What this task involves =>
Everything from the line holding "white nut [562,159,608,192]" through the last line below is needed; please reproduce those lines exactly, adding nothing.

+===+

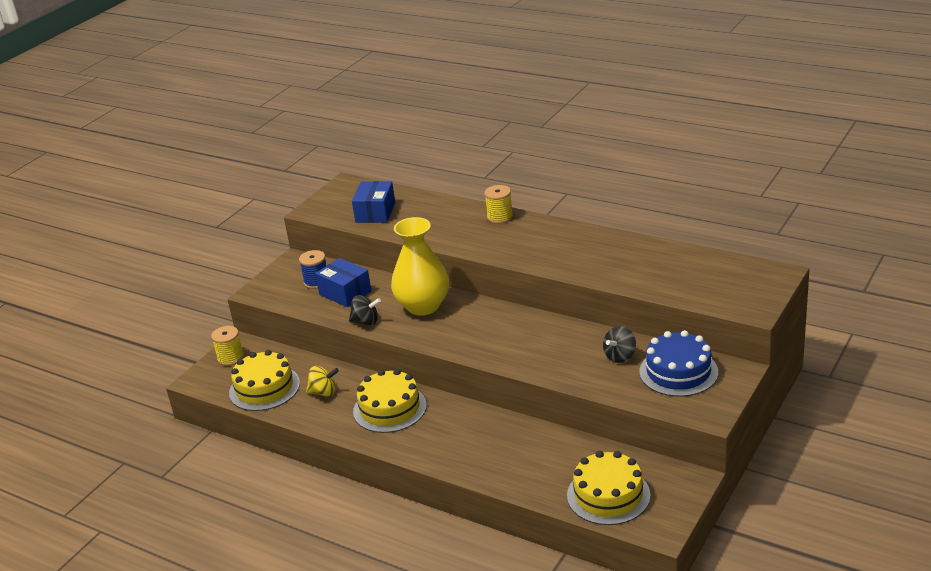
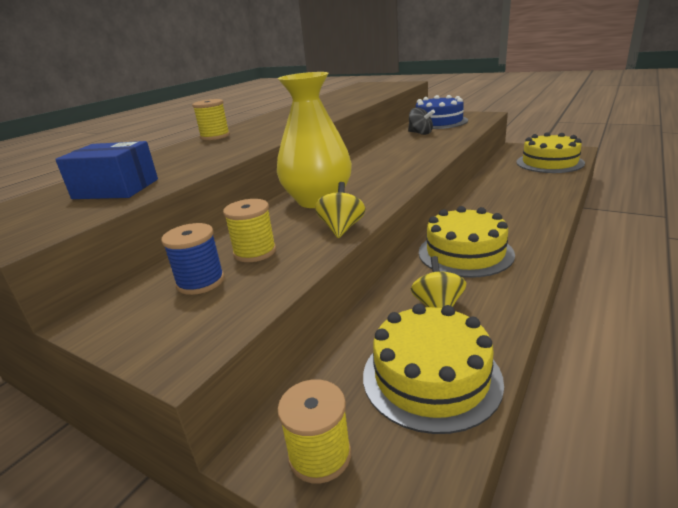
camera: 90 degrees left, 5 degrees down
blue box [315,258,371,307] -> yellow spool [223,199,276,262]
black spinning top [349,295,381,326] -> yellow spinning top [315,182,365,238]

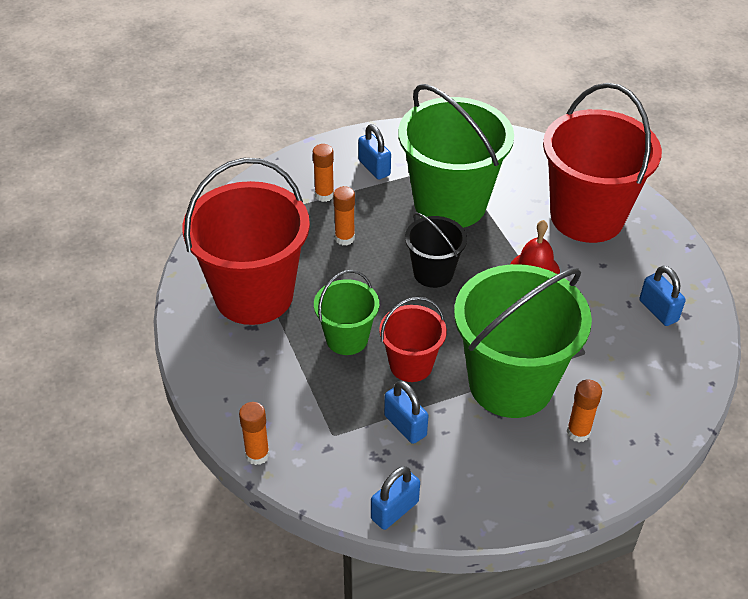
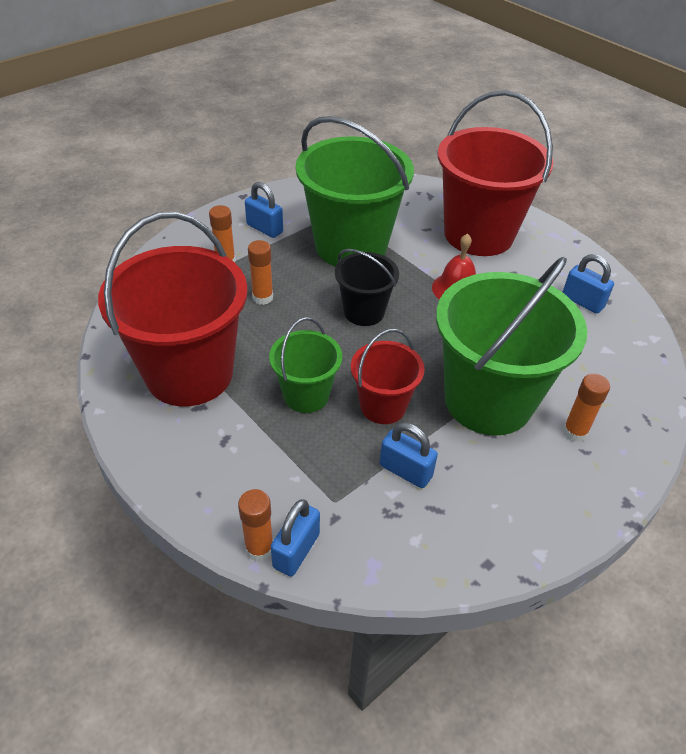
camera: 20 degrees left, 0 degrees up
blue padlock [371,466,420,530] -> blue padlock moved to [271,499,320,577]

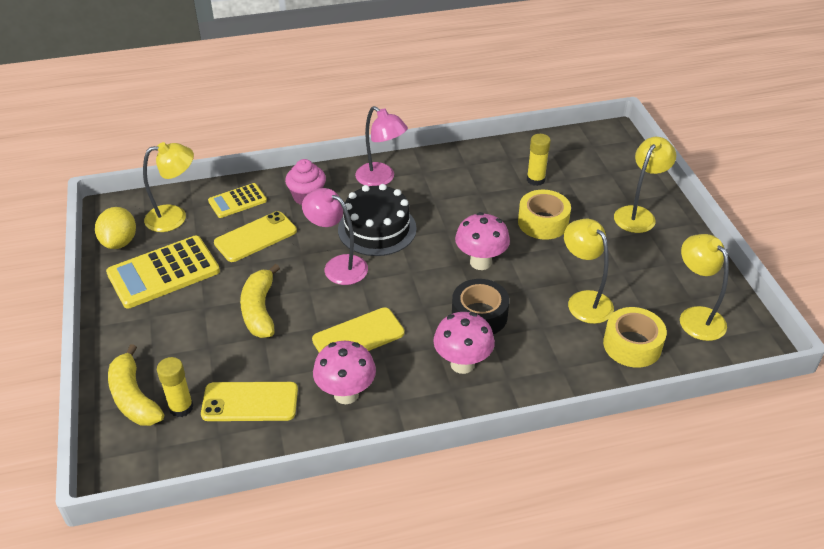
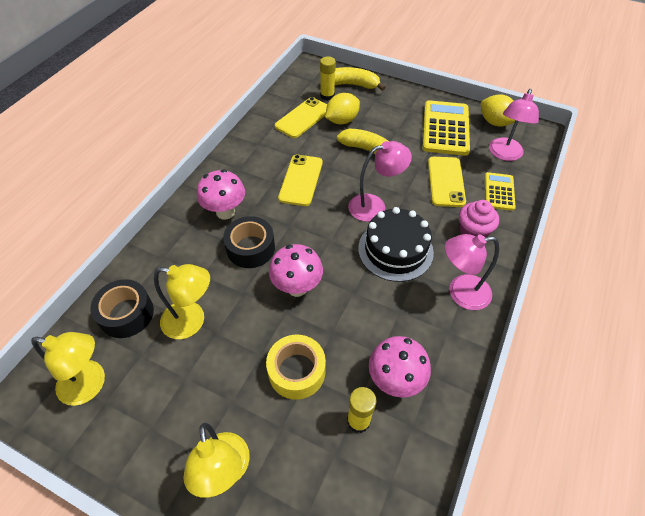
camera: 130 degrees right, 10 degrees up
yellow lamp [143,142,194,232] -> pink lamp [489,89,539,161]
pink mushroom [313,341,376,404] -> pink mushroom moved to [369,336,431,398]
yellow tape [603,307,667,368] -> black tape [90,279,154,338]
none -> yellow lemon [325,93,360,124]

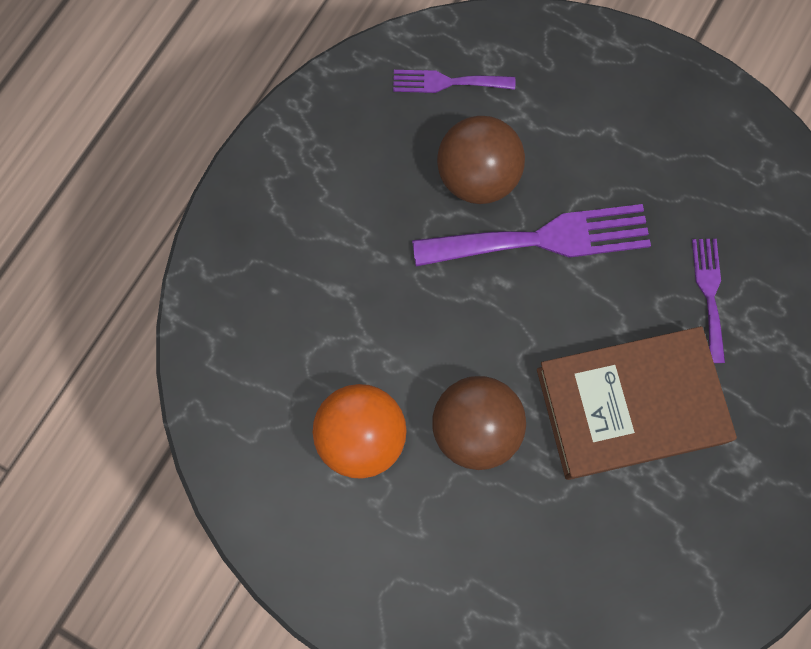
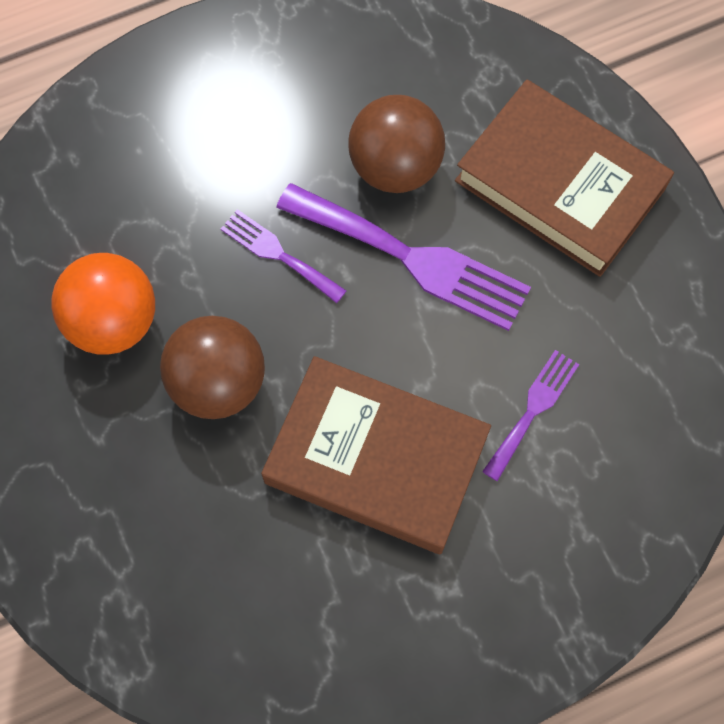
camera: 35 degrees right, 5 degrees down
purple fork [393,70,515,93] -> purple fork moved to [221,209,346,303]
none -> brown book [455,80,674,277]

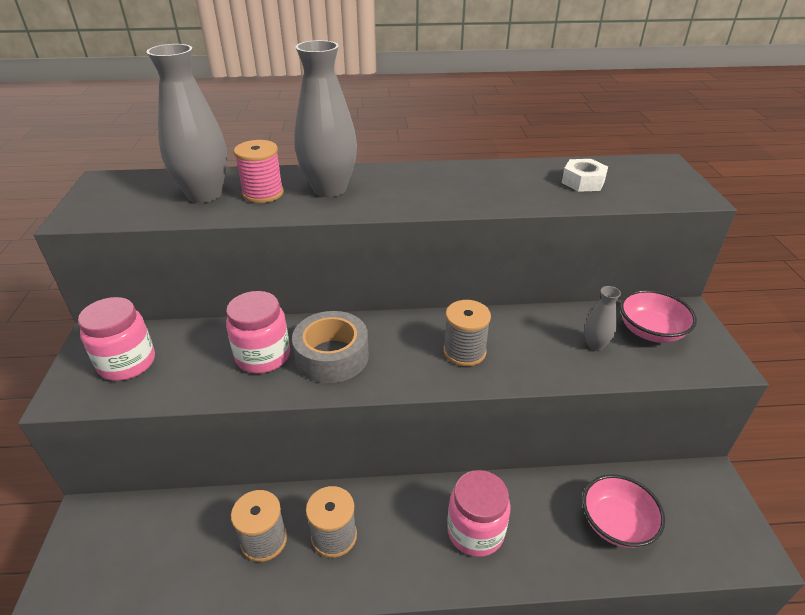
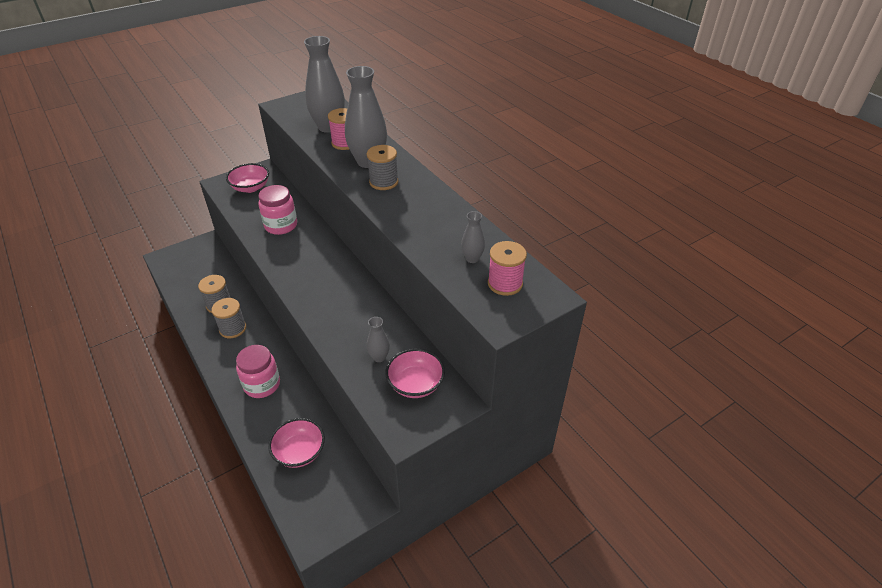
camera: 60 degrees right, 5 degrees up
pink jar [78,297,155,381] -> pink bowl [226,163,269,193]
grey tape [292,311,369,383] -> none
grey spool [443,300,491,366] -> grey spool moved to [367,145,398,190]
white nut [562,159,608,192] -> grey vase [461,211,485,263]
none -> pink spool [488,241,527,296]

+===+

Solution to the problem =>
white nut [562,159,608,192] -> grey vase [461,211,485,263]
none -> pink spool [488,241,527,296]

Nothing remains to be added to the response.